Although the records contain pictures, the copy must not; reproduce everything else in them exactly.
☆ ☆ ☆ ☆ ☆ ☆ ☆
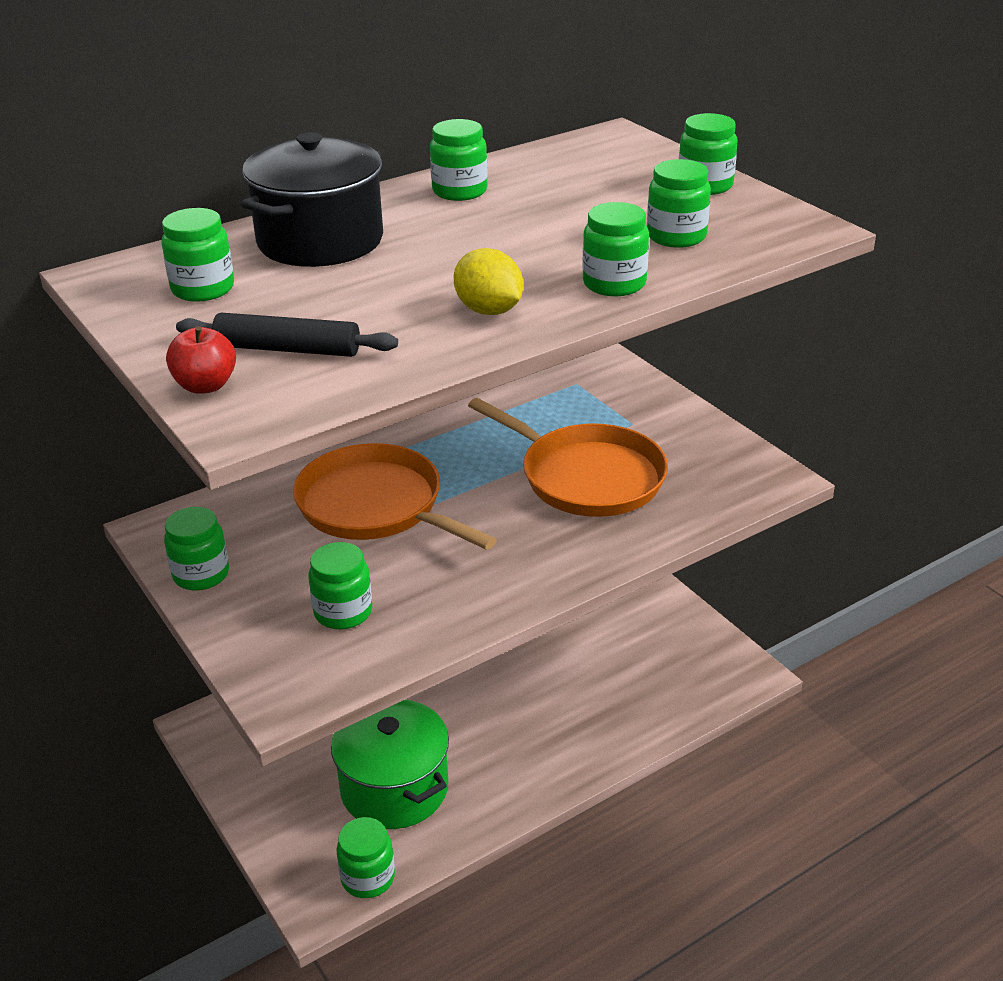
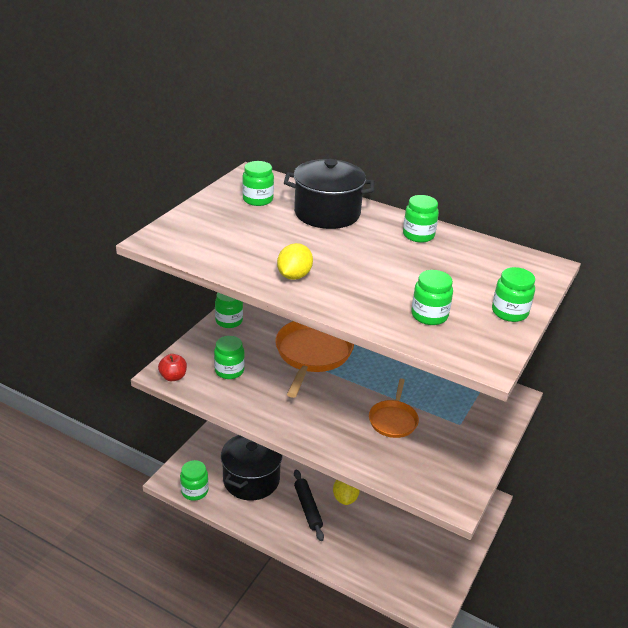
camera: 60 degrees right, 0 degrees up
red apple [166,326,236,394] -> red apple moved to [158,354,187,381]
black rolling pin [176,313,398,357] -> black rolling pin moved to [294,470,324,541]
green pot [331,699,449,829] -> black pot [221,435,282,500]
orange pan [468,398,668,517] -> orange pan [369,378,419,438], size x0.58
green jar [582,202,649,296] -> none
none -> yellow lemon [333,479,360,505]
☆ ☆ ☆ ☆ ☆ ☆ ☆
# Result of this task
camera: 60 degrees right, 0 degrees up
red apple [166,326,236,394] -> red apple moved to [158,354,187,381]
black rolling pin [176,313,398,357] -> black rolling pin moved to [294,470,324,541]
green pot [331,699,449,829] -> black pot [221,435,282,500]
orange pan [468,398,668,517] -> orange pan [369,378,419,438], size x0.58
green jar [582,202,649,296] -> none
none -> yellow lemon [333,479,360,505]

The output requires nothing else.